WORK ORDER. Pull every line with "purple" from the data below and copy it.

DATA LISTING.
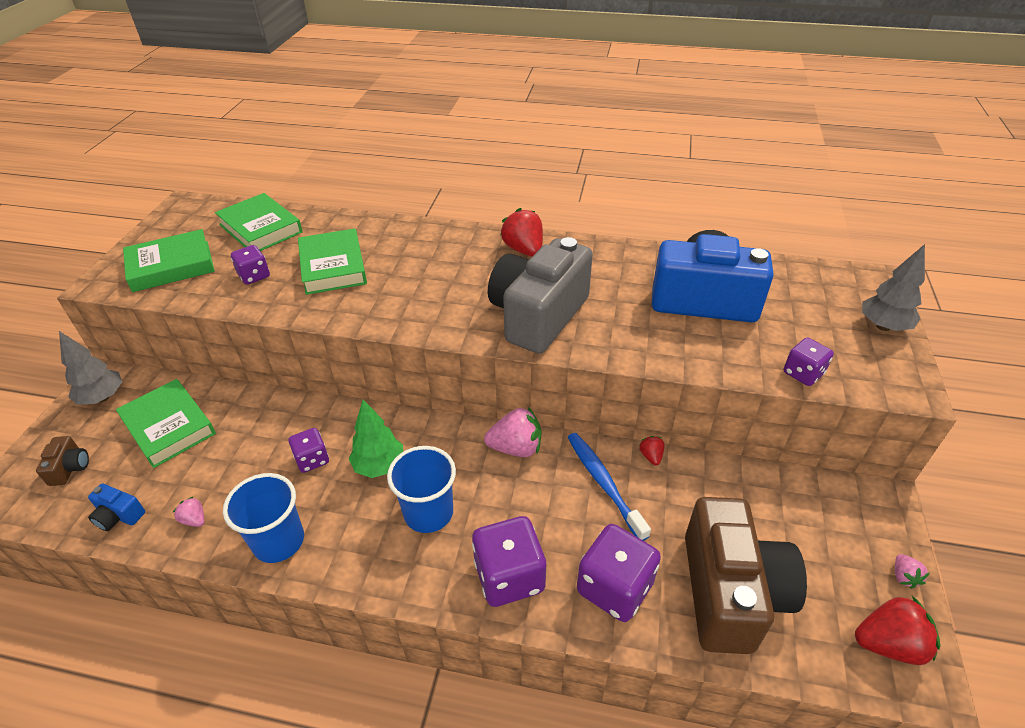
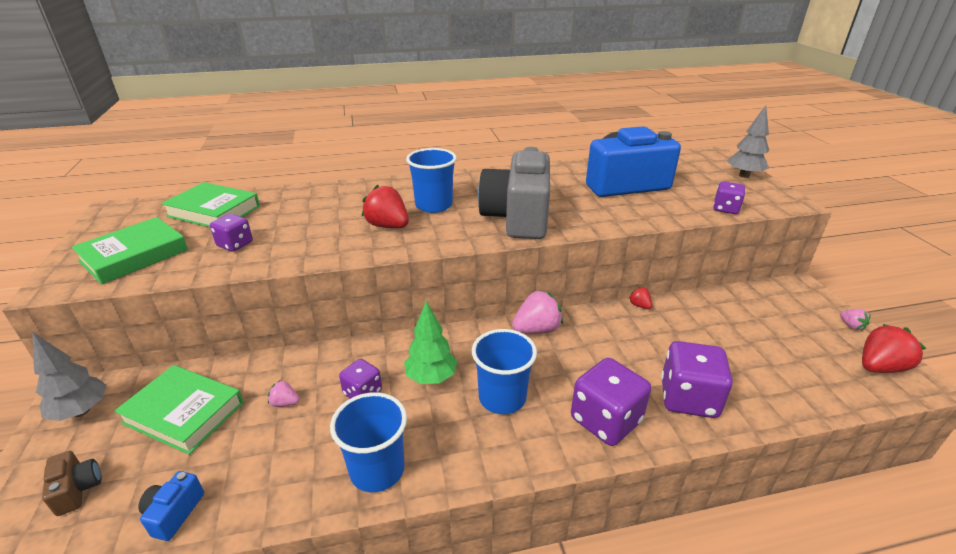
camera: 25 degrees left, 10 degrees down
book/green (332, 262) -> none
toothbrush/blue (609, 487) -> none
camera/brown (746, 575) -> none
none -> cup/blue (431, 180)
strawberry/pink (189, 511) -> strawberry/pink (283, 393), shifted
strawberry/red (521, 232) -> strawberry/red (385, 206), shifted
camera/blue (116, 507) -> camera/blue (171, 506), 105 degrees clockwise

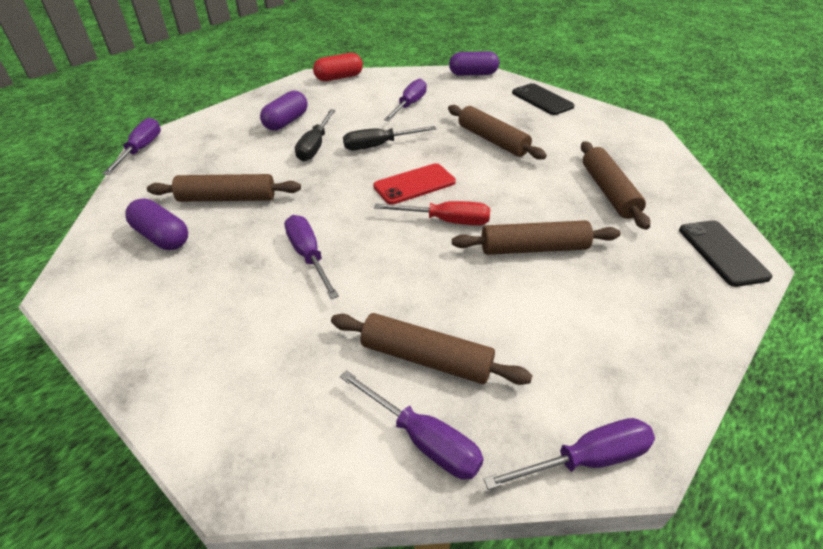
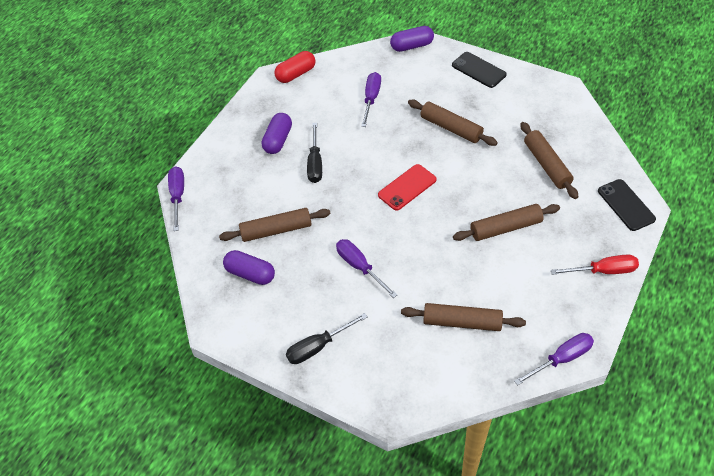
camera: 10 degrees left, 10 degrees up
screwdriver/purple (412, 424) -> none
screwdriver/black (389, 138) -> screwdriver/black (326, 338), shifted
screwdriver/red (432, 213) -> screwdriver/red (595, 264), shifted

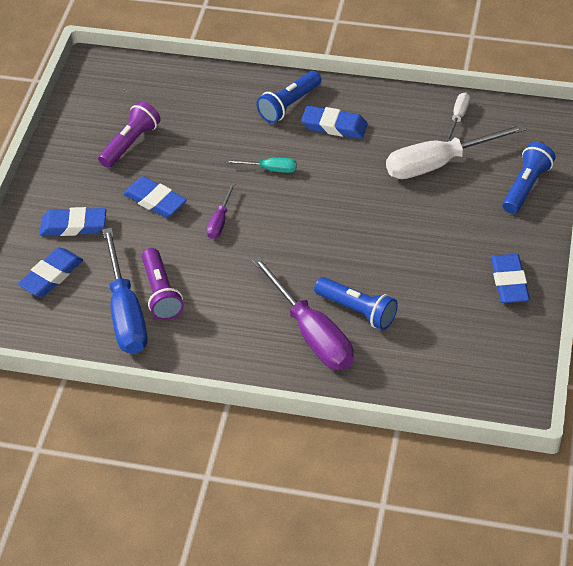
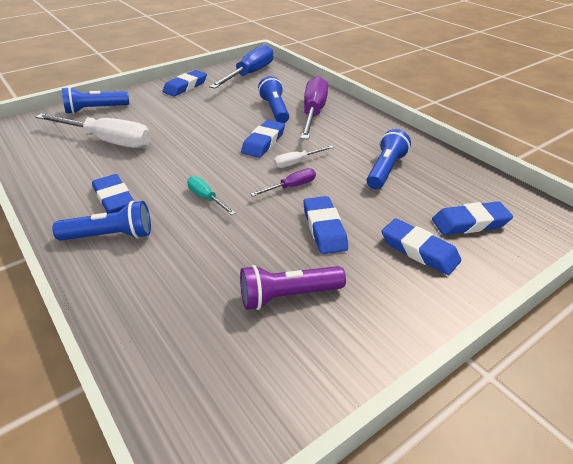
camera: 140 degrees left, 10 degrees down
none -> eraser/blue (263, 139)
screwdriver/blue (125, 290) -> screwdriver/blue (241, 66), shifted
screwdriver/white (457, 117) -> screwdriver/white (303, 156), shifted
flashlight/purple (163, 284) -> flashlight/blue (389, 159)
---
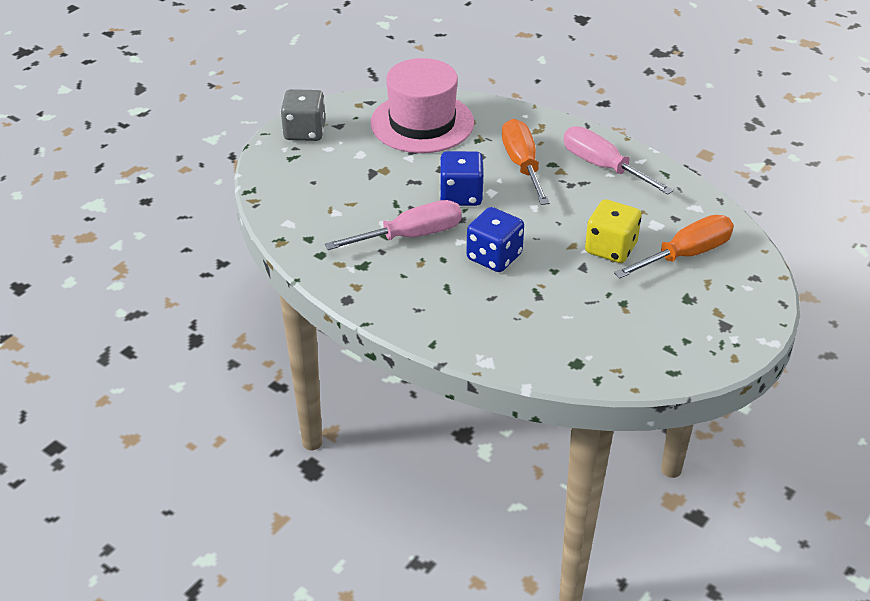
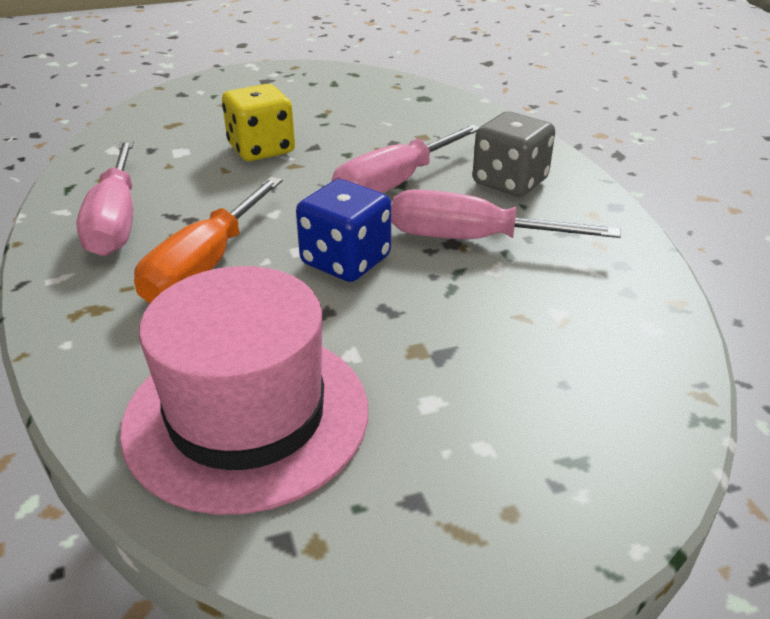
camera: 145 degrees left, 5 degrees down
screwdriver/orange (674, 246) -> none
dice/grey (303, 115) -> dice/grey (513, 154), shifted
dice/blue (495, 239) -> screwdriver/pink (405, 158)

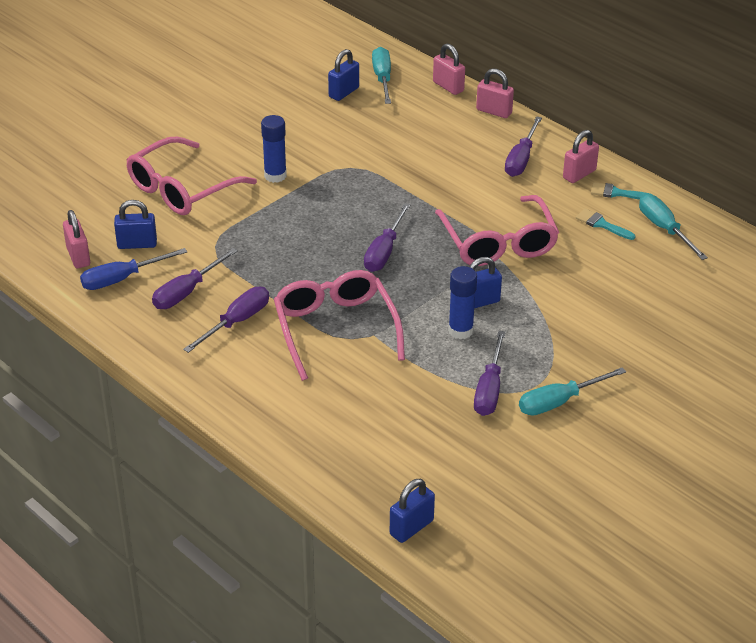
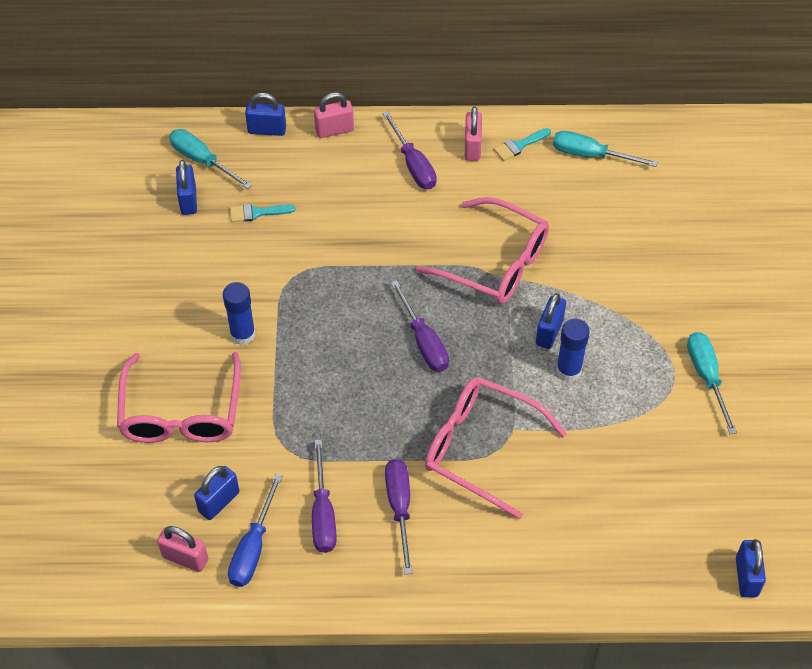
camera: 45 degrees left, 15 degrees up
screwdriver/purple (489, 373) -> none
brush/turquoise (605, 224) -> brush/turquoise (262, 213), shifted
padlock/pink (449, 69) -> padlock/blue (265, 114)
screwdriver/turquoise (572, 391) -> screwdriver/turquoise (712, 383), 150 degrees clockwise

ANSWER TO THIS TASK.
screwdriver/purple (412, 424) -> none
flashlight/purple (163, 284) -> flashlight/blue (389, 159)
screwdriver/purple (489, 373) -> none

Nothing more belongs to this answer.